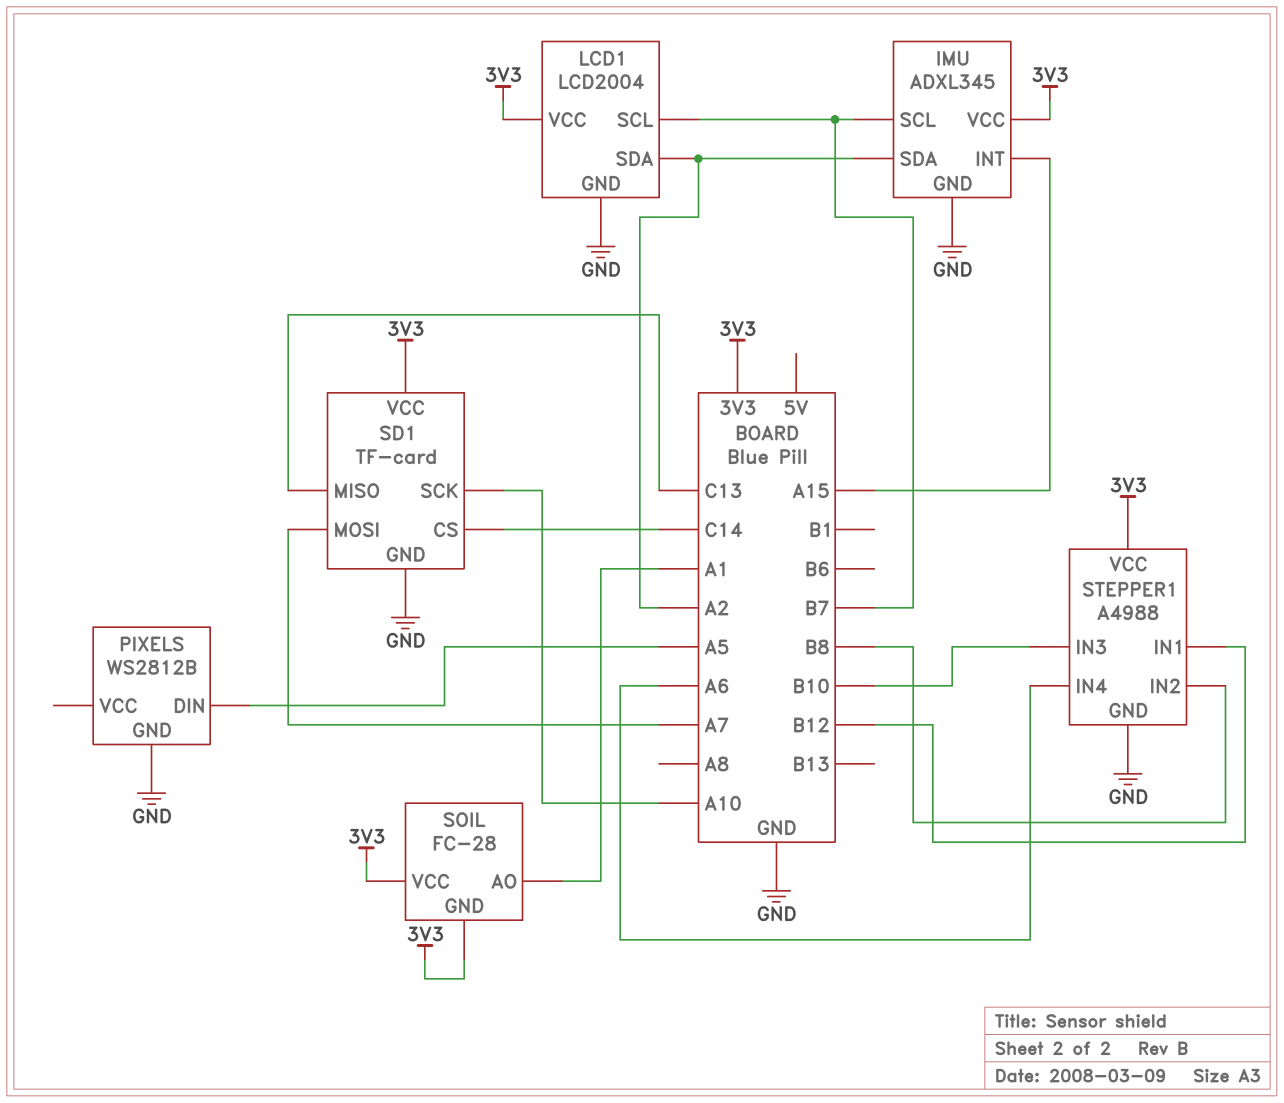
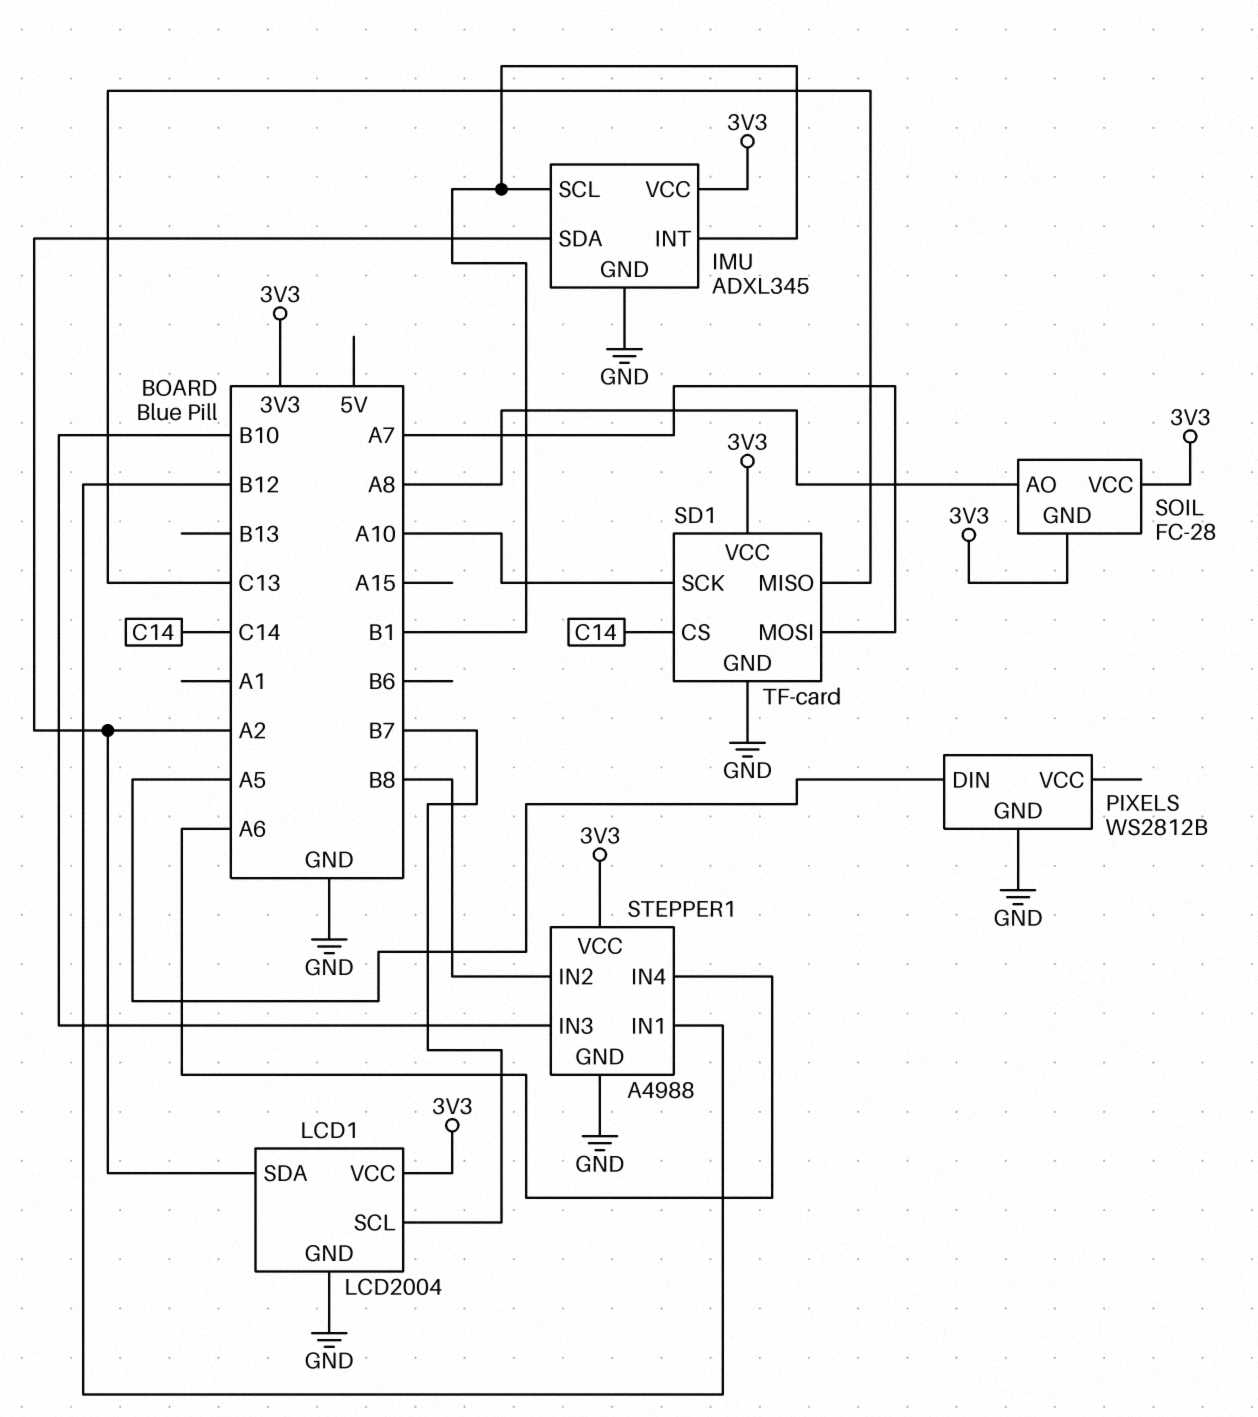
IMU pin INT: A15 -> B1
IMU pin SCL: B7 -> B1
SOIL pin AO: A1 -> A8

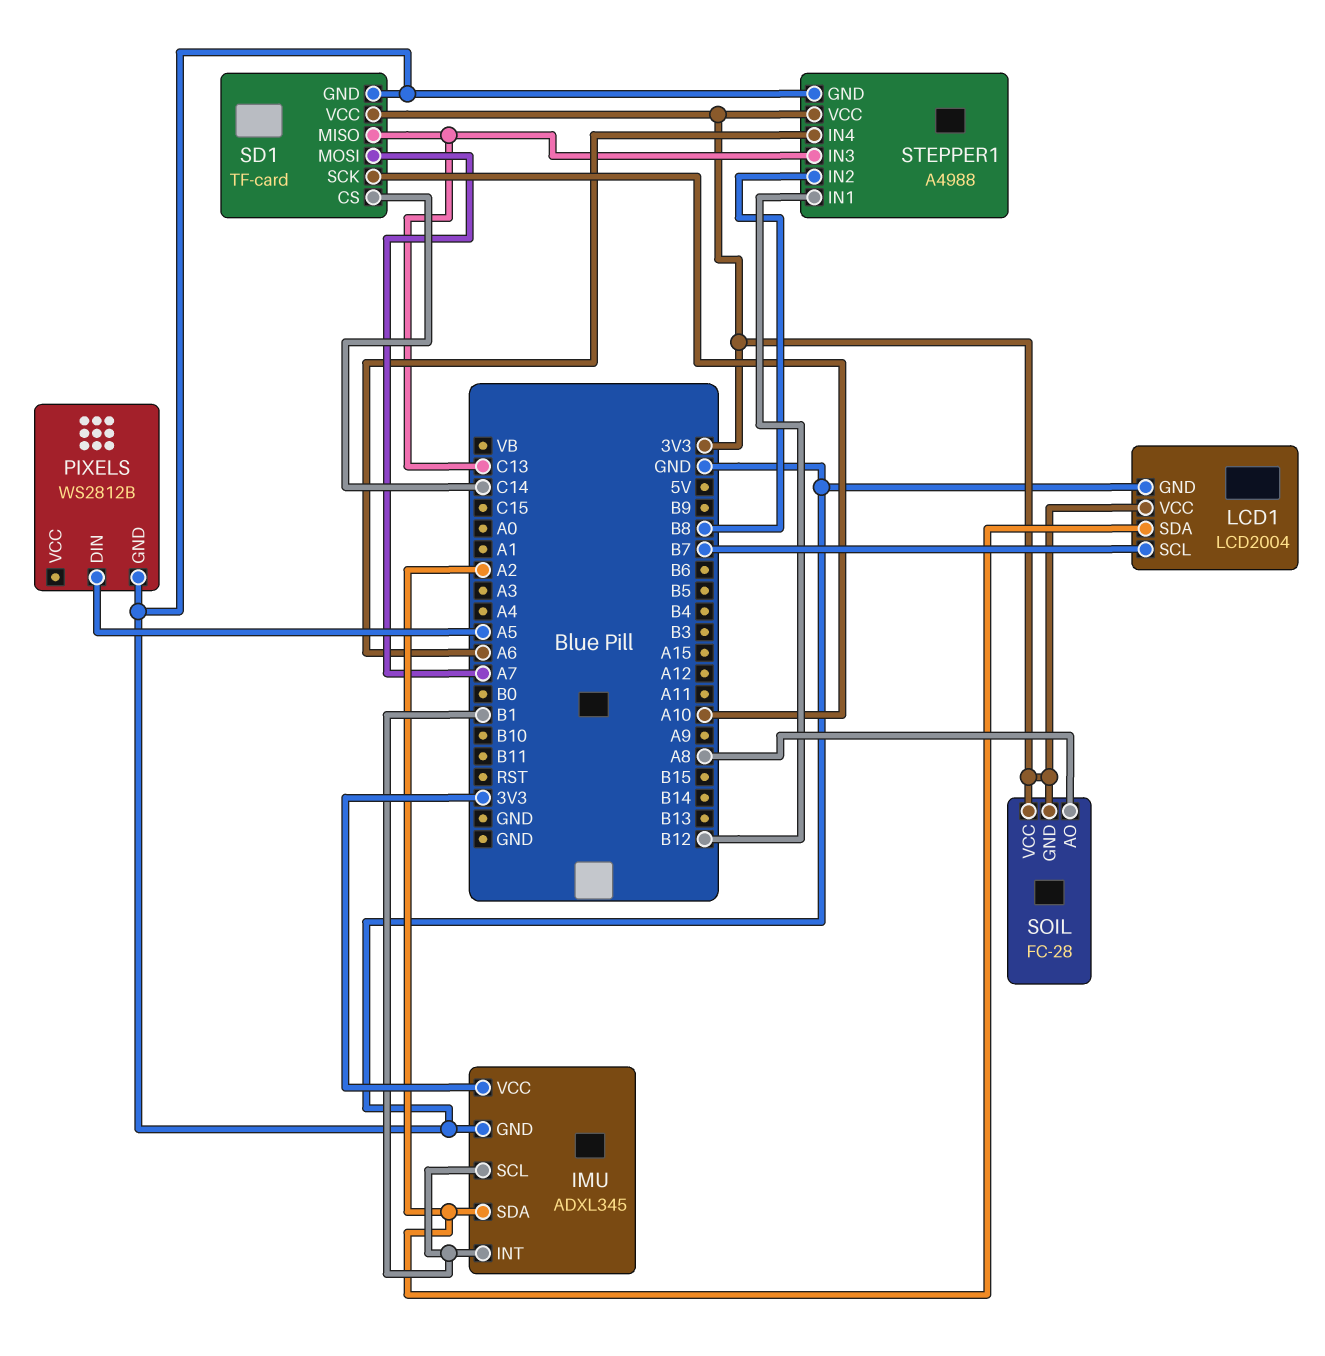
STEPPER1 pin IN3: B10 -> C13

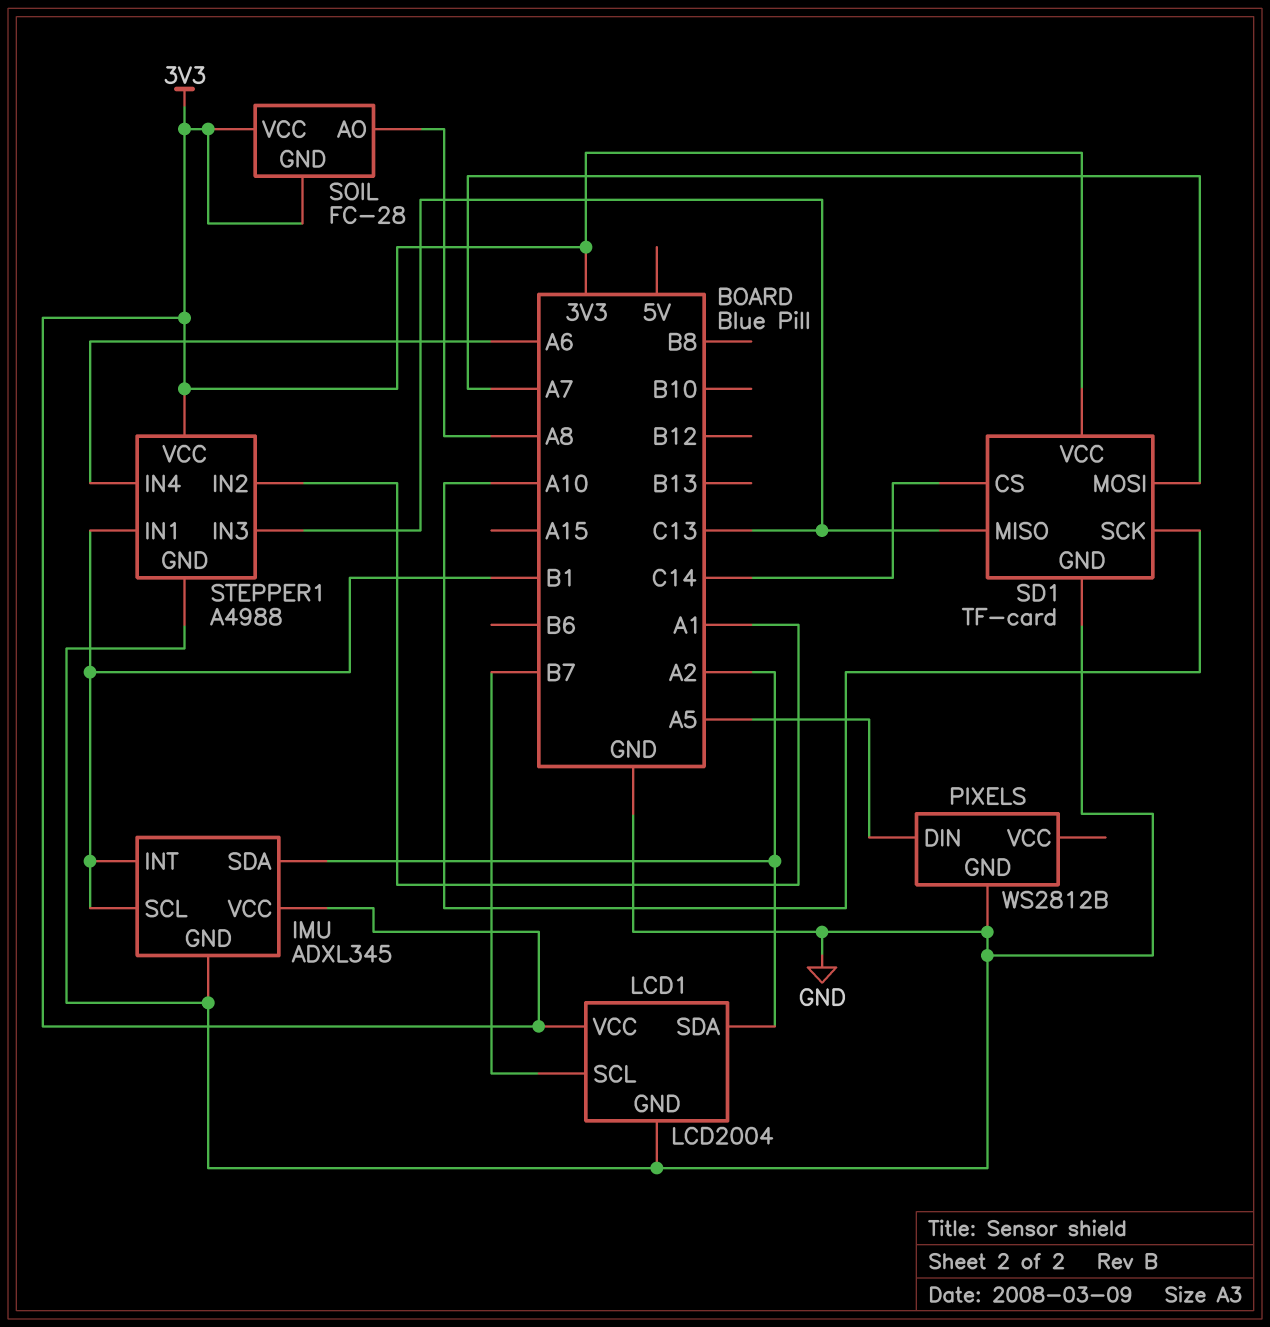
STEPPER1 pin IN1: B12 -> B1
STEPPER1 pin IN2: B8 -> A1

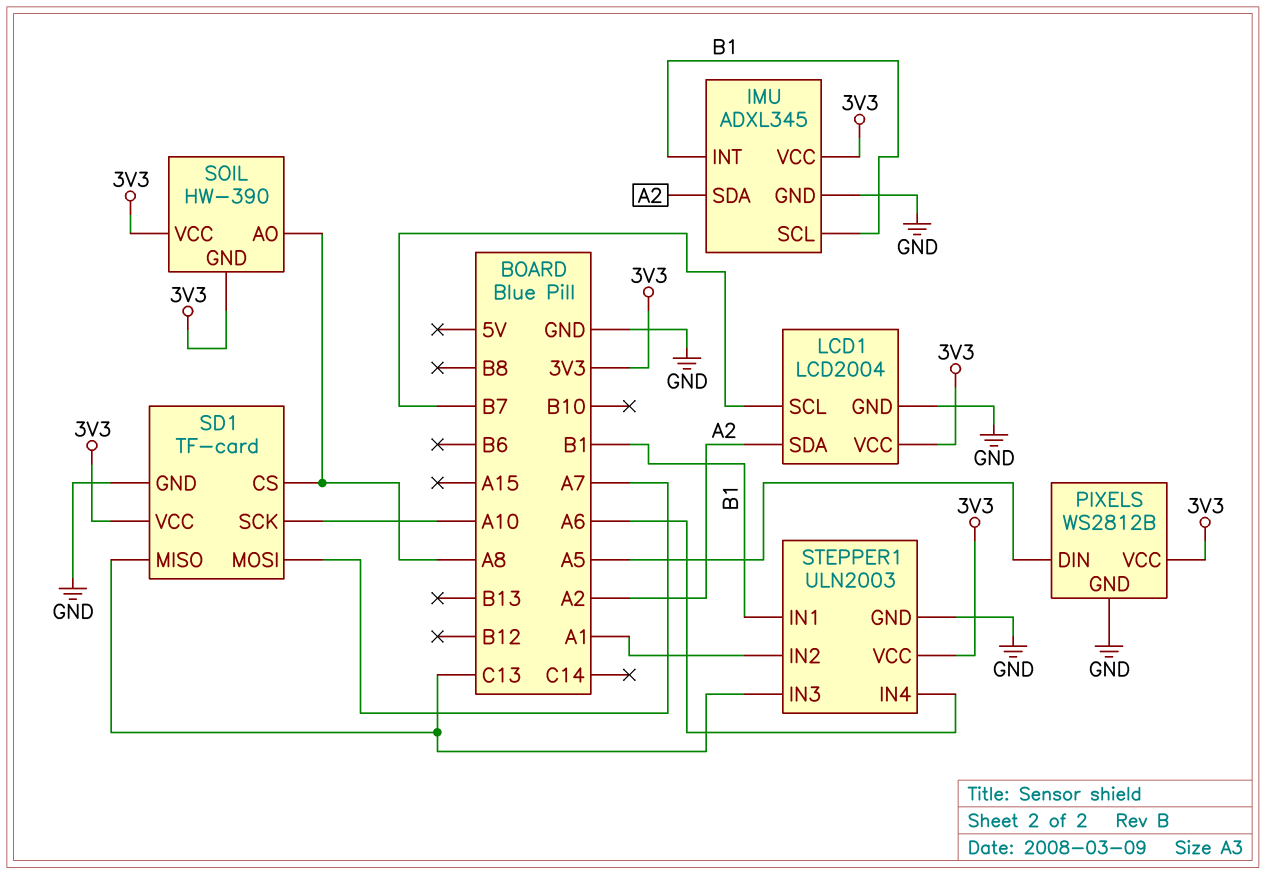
PIXELS pin VCC: none -> 3V3
SD1 pin CS: C14 -> A8
SOIL: FC-28 -> HW-390
STEPPER1: A4988 -> ULN2003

» **Requirement**:
Only an exact copy belongs in the answer: the lines from the one containing "STEPPER1 pin IN1: B12 -> B1" through the end of the records, both ends included, minus the pictures.

» **Expected output**:
STEPPER1 pin IN1: B12 -> B1
STEPPER1 pin IN2: B8 -> A1

PIXELS pin VCC: none -> 3V3
SD1 pin CS: C14 -> A8
SOIL: FC-28 -> HW-390
STEPPER1: A4988 -> ULN2003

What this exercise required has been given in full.